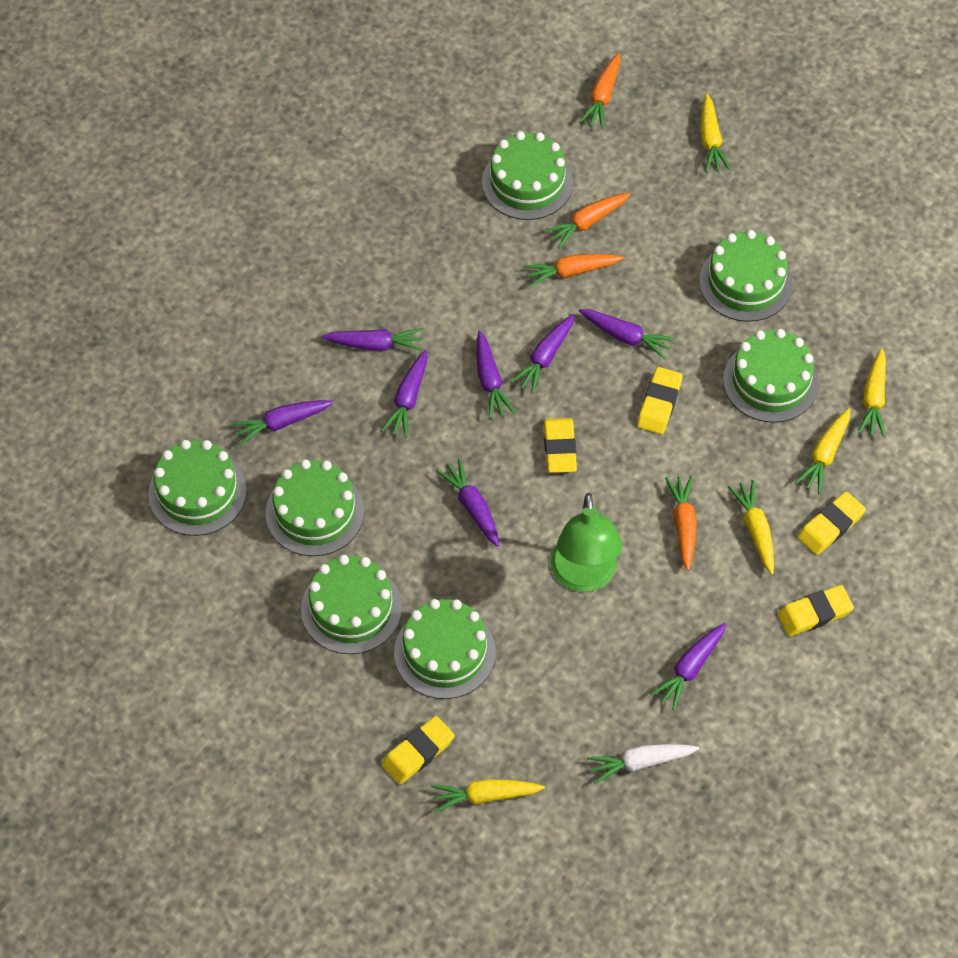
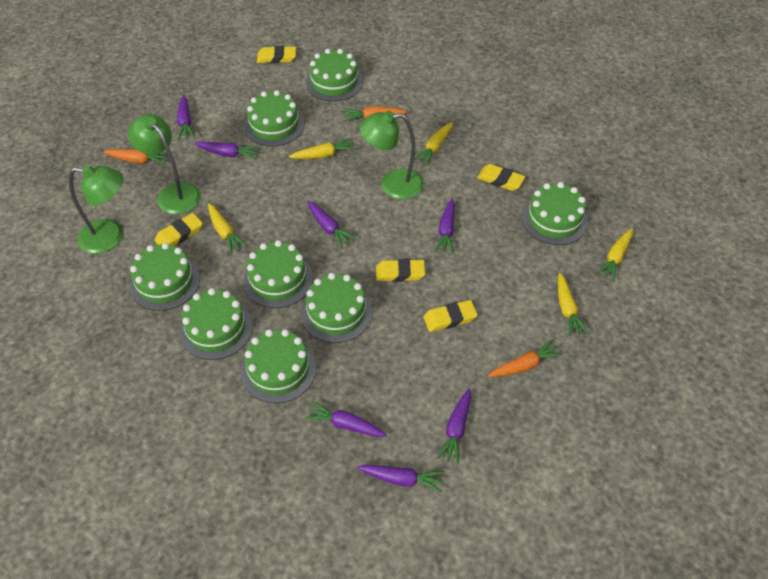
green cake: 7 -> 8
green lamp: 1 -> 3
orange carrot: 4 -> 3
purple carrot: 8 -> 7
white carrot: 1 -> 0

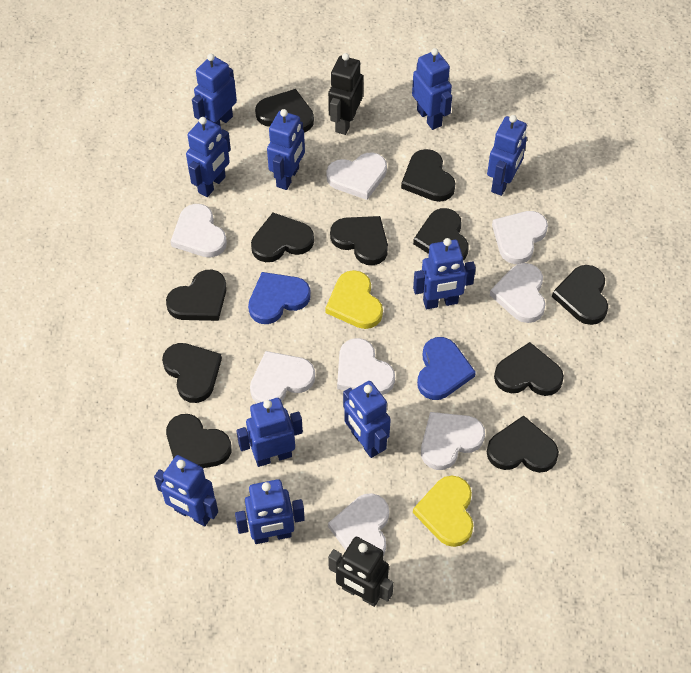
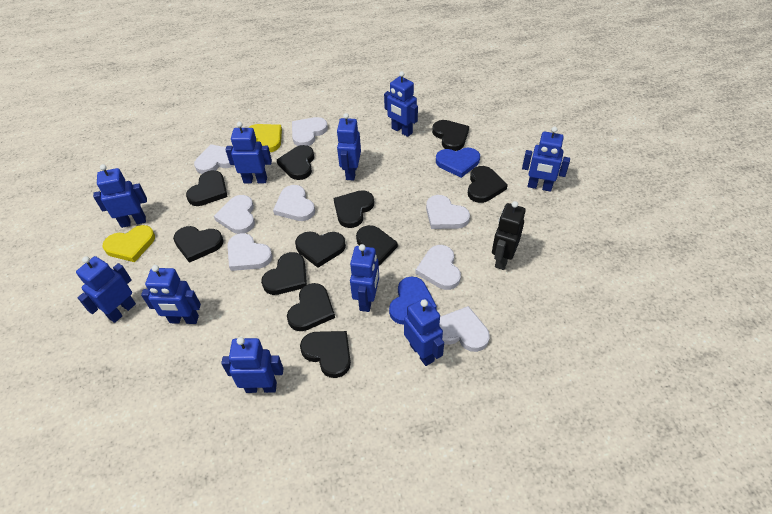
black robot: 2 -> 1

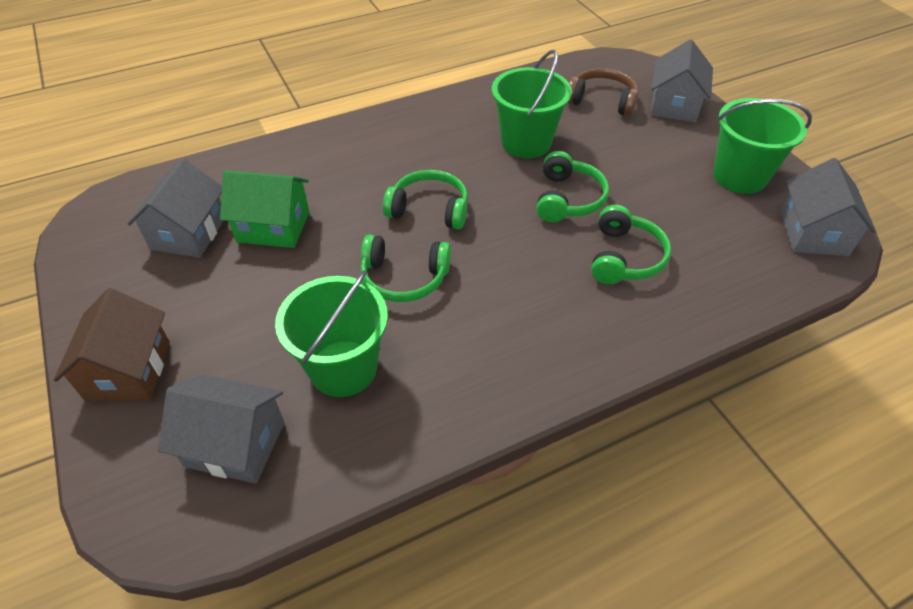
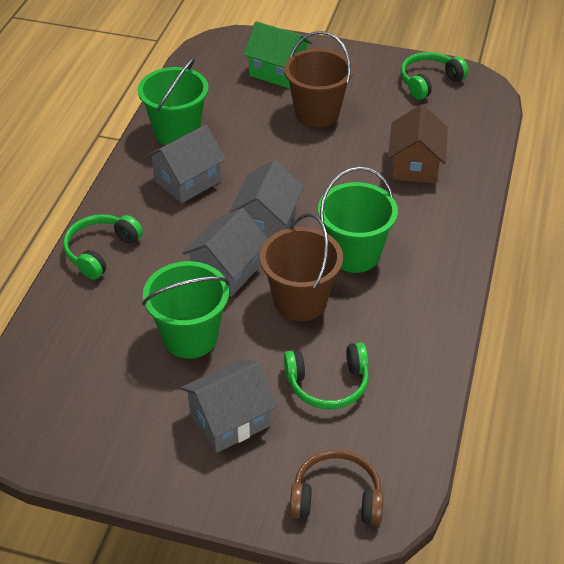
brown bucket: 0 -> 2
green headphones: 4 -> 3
____
§ INSTRUCTIONS TO FOLLOW: Copy every line of the records above that contains "carrot".

§ WRITTEN ANSWER:
orange carrot: 4 -> 3
purple carrot: 8 -> 7
white carrot: 1 -> 0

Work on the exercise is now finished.